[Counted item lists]
___

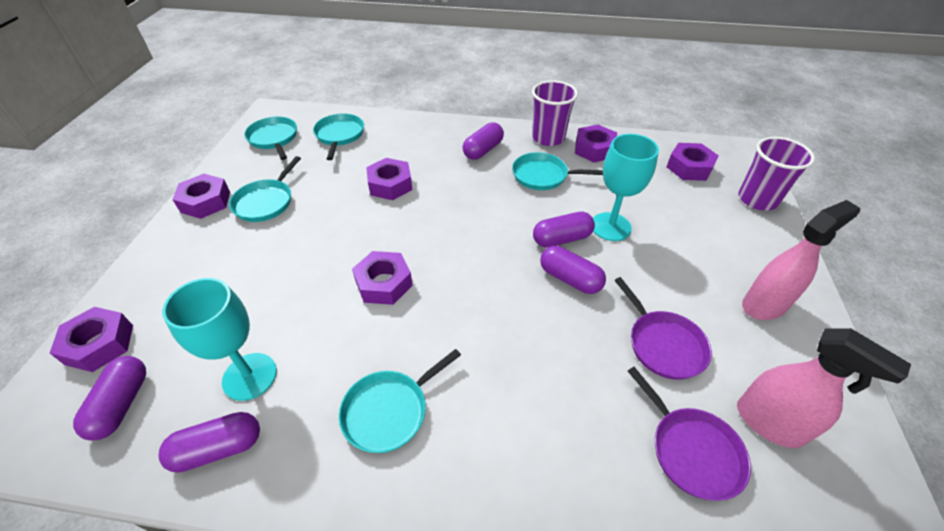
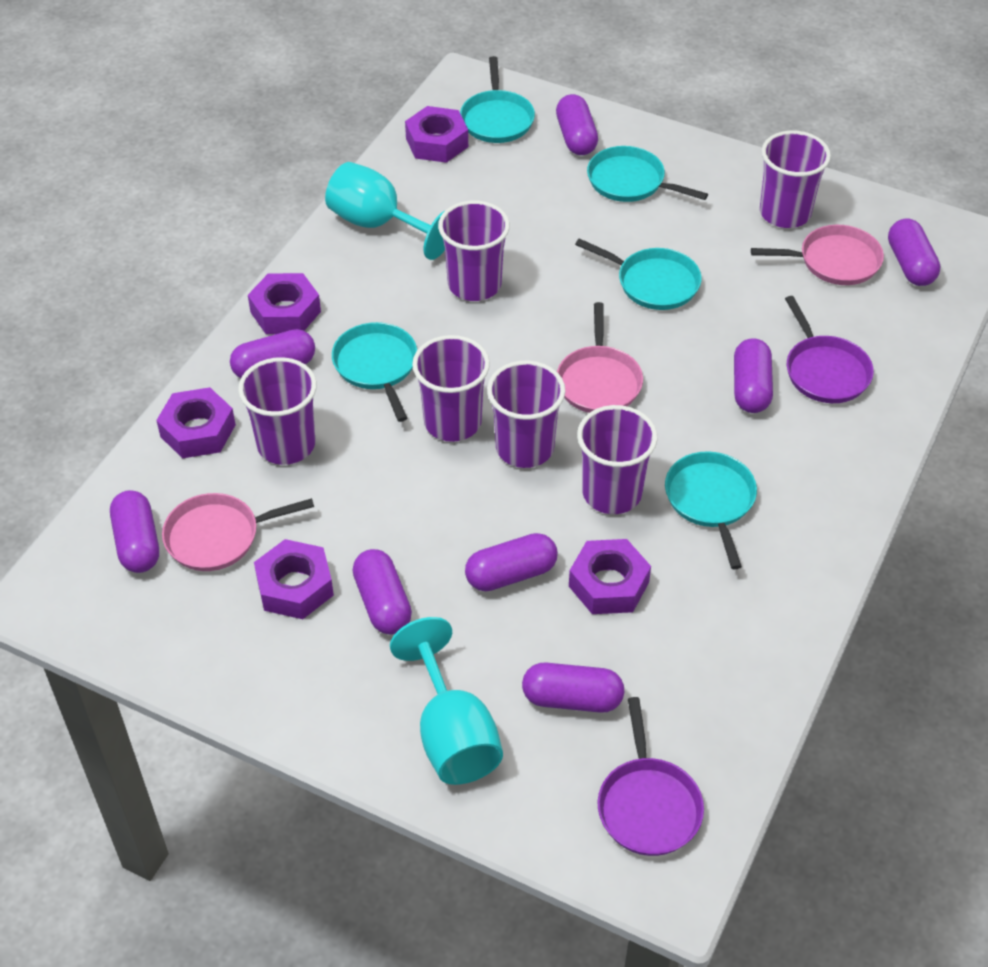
pink pan: none = 0 -> [162,493,314,571] [557,302,643,413] [751,225,884,285] = 3
pink spray bottle: [737,328,911,448] [742,200,860,320] = 2 -> none = 0
purple capsule: [73,356,146,441] [159,412,260,473] [462,122,504,160] [533,211,595,247] [540,246,606,294] = 5 -> [110,490,159,573] [230,329,315,378] [353,549,412,634] [465,533,558,591] [522,663,624,713] [556,94,598,155] [734,338,773,413] [888,219,940,286] = 8
purple cup: [532,80,578,146] [738,137,815,211] = 2 -> [238,357,317,465] [412,335,490,442] [438,201,510,301] [487,361,565,468] [577,405,657,514] [760,130,831,228] = 6
purple nut: [50,307,133,372] [172,174,230,219] [352,251,413,305] [366,158,412,200] [575,125,617,162] [667,143,719,181] = 6 -> [156,387,236,459] [248,273,321,334] [254,539,334,619] [405,106,468,163] [569,539,651,614] = 5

___

> Description of the task
Restate each of the entries above word for word and skip every image.

> Task result
pink pan: none = 0 -> [162,493,314,571] [557,302,643,413] [751,225,884,285] = 3
pink spray bottle: [737,328,911,448] [742,200,860,320] = 2 -> none = 0
purple capsule: [73,356,146,441] [159,412,260,473] [462,122,504,160] [533,211,595,247] [540,246,606,294] = 5 -> [110,490,159,573] [230,329,315,378] [353,549,412,634] [465,533,558,591] [522,663,624,713] [556,94,598,155] [734,338,773,413] [888,219,940,286] = 8
purple cup: [532,80,578,146] [738,137,815,211] = 2 -> [238,357,317,465] [412,335,490,442] [438,201,510,301] [487,361,565,468] [577,405,657,514] [760,130,831,228] = 6
purple nut: [50,307,133,372] [172,174,230,219] [352,251,413,305] [366,158,412,200] [575,125,617,162] [667,143,719,181] = 6 -> [156,387,236,459] [248,273,321,334] [254,539,334,619] [405,106,468,163] [569,539,651,614] = 5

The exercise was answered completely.